* REQUIRED WORK *
Here are some entries; quote each one exactly.

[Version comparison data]
--- START ---

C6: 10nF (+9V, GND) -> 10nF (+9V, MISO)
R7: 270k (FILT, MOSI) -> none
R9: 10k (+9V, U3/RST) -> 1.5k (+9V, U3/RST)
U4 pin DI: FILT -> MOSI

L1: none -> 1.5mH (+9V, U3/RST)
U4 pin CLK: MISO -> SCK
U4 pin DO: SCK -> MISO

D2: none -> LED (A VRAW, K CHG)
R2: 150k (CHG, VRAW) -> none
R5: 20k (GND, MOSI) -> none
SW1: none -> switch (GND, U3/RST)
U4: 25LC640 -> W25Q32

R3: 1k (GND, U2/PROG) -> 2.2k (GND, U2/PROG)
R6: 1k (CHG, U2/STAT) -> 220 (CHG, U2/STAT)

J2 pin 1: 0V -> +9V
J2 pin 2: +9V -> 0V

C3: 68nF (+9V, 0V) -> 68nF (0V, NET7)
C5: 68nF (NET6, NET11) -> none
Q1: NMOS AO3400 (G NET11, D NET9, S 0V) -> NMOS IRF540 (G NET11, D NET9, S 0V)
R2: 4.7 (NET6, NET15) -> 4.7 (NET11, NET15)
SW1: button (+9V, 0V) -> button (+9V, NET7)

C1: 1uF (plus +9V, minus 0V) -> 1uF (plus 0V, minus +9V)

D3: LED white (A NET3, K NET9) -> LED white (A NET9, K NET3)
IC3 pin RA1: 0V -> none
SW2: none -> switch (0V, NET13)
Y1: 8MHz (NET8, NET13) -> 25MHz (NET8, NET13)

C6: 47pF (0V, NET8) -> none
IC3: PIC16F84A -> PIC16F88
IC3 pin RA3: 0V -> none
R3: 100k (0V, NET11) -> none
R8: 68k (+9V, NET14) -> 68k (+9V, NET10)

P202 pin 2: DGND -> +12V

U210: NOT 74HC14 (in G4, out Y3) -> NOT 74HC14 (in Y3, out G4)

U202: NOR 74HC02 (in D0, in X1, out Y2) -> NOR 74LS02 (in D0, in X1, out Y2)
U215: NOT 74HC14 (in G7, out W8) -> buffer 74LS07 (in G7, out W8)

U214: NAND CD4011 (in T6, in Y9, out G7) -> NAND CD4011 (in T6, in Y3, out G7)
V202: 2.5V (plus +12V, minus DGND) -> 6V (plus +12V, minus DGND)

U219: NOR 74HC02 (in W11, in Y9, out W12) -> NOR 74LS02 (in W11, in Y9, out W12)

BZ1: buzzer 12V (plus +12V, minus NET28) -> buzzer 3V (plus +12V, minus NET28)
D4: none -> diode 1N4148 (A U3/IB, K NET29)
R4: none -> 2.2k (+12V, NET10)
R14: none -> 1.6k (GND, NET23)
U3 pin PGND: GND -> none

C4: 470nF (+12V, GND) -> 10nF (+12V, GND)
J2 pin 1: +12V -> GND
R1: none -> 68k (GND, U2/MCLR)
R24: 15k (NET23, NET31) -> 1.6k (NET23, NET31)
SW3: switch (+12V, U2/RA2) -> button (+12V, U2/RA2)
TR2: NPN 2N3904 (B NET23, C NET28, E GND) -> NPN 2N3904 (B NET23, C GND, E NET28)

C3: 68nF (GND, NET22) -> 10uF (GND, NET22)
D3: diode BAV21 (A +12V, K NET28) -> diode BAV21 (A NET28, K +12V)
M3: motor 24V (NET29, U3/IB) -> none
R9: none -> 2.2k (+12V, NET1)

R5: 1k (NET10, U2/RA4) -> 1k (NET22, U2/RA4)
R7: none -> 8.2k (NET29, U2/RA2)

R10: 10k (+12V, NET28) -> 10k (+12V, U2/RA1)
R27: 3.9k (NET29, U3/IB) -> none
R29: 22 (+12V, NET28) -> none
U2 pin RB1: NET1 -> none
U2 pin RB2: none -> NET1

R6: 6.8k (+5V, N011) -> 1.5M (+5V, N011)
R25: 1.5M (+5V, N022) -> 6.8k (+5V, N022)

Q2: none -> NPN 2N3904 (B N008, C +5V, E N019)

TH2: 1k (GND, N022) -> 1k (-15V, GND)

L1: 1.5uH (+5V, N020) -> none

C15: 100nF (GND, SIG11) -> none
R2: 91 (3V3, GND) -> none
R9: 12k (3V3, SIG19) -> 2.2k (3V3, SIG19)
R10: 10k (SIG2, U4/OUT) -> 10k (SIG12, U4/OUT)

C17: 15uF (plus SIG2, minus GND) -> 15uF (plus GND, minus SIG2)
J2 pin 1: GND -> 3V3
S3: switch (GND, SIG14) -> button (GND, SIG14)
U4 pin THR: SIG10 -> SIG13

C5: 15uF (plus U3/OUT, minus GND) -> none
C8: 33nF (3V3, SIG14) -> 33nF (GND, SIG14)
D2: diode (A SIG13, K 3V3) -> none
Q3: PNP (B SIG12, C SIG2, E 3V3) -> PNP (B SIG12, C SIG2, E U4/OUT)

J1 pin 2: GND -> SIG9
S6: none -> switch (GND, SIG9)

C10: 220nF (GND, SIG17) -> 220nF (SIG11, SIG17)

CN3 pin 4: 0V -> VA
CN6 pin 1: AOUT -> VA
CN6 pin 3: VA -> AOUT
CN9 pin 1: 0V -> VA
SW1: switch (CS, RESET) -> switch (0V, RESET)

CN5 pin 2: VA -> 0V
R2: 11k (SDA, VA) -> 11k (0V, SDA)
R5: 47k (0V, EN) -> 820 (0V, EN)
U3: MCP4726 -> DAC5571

--- END ---

* ANSWER FOR THE TASK *
C6: 10nF (+9V, GND) -> 10nF (+9V, MISO)
R7: 270k (FILT, MOSI) -> none
R9: 10k (+9V, U3/RST) -> 1.5k (+9V, U3/RST)
U4 pin DI: FILT -> MOSI

L1: none -> 1.5mH (+9V, U3/RST)
U4 pin CLK: MISO -> SCK
U4 pin DO: SCK -> MISO

D2: none -> LED (A VRAW, K CHG)
R2: 150k (CHG, VRAW) -> none
R5: 20k (GND, MOSI) -> none
SW1: none -> switch (GND, U3/RST)
U4: 25LC640 -> W25Q32

R3: 1k (GND, U2/PROG) -> 2.2k (GND, U2/PROG)
R6: 1k (CHG, U2/STAT) -> 220 (CHG, U2/STAT)

J2 pin 1: 0V -> +9V
J2 pin 2: +9V -> 0V

C3: 68nF (+9V, 0V) -> 68nF (0V, NET7)
C5: 68nF (NET6, NET11) -> none
Q1: NMOS AO3400 (G NET11, D NET9, S 0V) -> NMOS IRF540 (G NET11, D NET9, S 0V)
R2: 4.7 (NET6, NET15) -> 4.7 (NET11, NET15)
SW1: button (+9V, 0V) -> button (+9V, NET7)

C1: 1uF (plus +9V, minus 0V) -> 1uF (plus 0V, minus +9V)

D3: LED white (A NET3, K NET9) -> LED white (A NET9, K NET3)
IC3 pin RA1: 0V -> none
SW2: none -> switch (0V, NET13)
Y1: 8MHz (NET8, NET13) -> 25MHz (NET8, NET13)

C6: 47pF (0V, NET8) -> none
IC3: PIC16F84A -> PIC16F88
IC3 pin RA3: 0V -> none
R3: 100k (0V, NET11) -> none
R8: 68k (+9V, NET14) -> 68k (+9V, NET10)

P202 pin 2: DGND -> +12V

U210: NOT 74HC14 (in G4, out Y3) -> NOT 74HC14 (in Y3, out G4)

U202: NOR 74HC02 (in D0, in X1, out Y2) -> NOR 74LS02 (in D0, in X1, out Y2)
U215: NOT 74HC14 (in G7, out W8) -> buffer 74LS07 (in G7, out W8)

U214: NAND CD4011 (in T6, in Y9, out G7) -> NAND CD4011 (in T6, in Y3, out G7)
V202: 2.5V (plus +12V, minus DGND) -> 6V (plus +12V, minus DGND)

U219: NOR 74HC02 (in W11, in Y9, out W12) -> NOR 74LS02 (in W11, in Y9, out W12)

BZ1: buzzer 12V (plus +12V, minus NET28) -> buzzer 3V (plus +12V, minus NET28)
D4: none -> diode 1N4148 (A U3/IB, K NET29)
R4: none -> 2.2k (+12V, NET10)
R14: none -> 1.6k (GND, NET23)
U3 pin PGND: GND -> none

C4: 470nF (+12V, GND) -> 10nF (+12V, GND)
J2 pin 1: +12V -> GND
R1: none -> 68k (GND, U2/MCLR)
R24: 15k (NET23, NET31) -> 1.6k (NET23, NET31)
SW3: switch (+12V, U2/RA2) -> button (+12V, U2/RA2)
TR2: NPN 2N3904 (B NET23, C NET28, E GND) -> NPN 2N3904 (B NET23, C GND, E NET28)

C3: 68nF (GND, NET22) -> 10uF (GND, NET22)
D3: diode BAV21 (A +12V, K NET28) -> diode BAV21 (A NET28, K +12V)
M3: motor 24V (NET29, U3/IB) -> none
R9: none -> 2.2k (+12V, NET1)

R5: 1k (NET10, U2/RA4) -> 1k (NET22, U2/RA4)
R7: none -> 8.2k (NET29, U2/RA2)

R10: 10k (+12V, NET28) -> 10k (+12V, U2/RA1)
R27: 3.9k (NET29, U3/IB) -> none
R29: 22 (+12V, NET28) -> none
U2 pin RB1: NET1 -> none
U2 pin RB2: none -> NET1

R6: 6.8k (+5V, N011) -> 1.5M (+5V, N011)
R25: 1.5M (+5V, N022) -> 6.8k (+5V, N022)

Q2: none -> NPN 2N3904 (B N008, C +5V, E N019)

TH2: 1k (GND, N022) -> 1k (-15V, GND)

L1: 1.5uH (+5V, N020) -> none

C15: 100nF (GND, SIG11) -> none
R2: 91 (3V3, GND) -> none
R9: 12k (3V3, SIG19) -> 2.2k (3V3, SIG19)
R10: 10k (SIG2, U4/OUT) -> 10k (SIG12, U4/OUT)

C17: 15uF (plus SIG2, minus GND) -> 15uF (plus GND, minus SIG2)
J2 pin 1: GND -> 3V3
S3: switch (GND, SIG14) -> button (GND, SIG14)
U4 pin THR: SIG10 -> SIG13

C5: 15uF (plus U3/OUT, minus GND) -> none
C8: 33nF (3V3, SIG14) -> 33nF (GND, SIG14)
D2: diode (A SIG13, K 3V3) -> none
Q3: PNP (B SIG12, C SIG2, E 3V3) -> PNP (B SIG12, C SIG2, E U4/OUT)

J1 pin 2: GND -> SIG9
S6: none -> switch (GND, SIG9)

C10: 220nF (GND, SIG17) -> 220nF (SIG11, SIG17)

CN3 pin 4: 0V -> VA
CN6 pin 1: AOUT -> VA
CN6 pin 3: VA -> AOUT
CN9 pin 1: 0V -> VA
SW1: switch (CS, RESET) -> switch (0V, RESET)

CN5 pin 2: VA -> 0V
R2: 11k (SDA, VA) -> 11k (0V, SDA)
R5: 47k (0V, EN) -> 820 (0V, EN)
U3: MCP4726 -> DAC5571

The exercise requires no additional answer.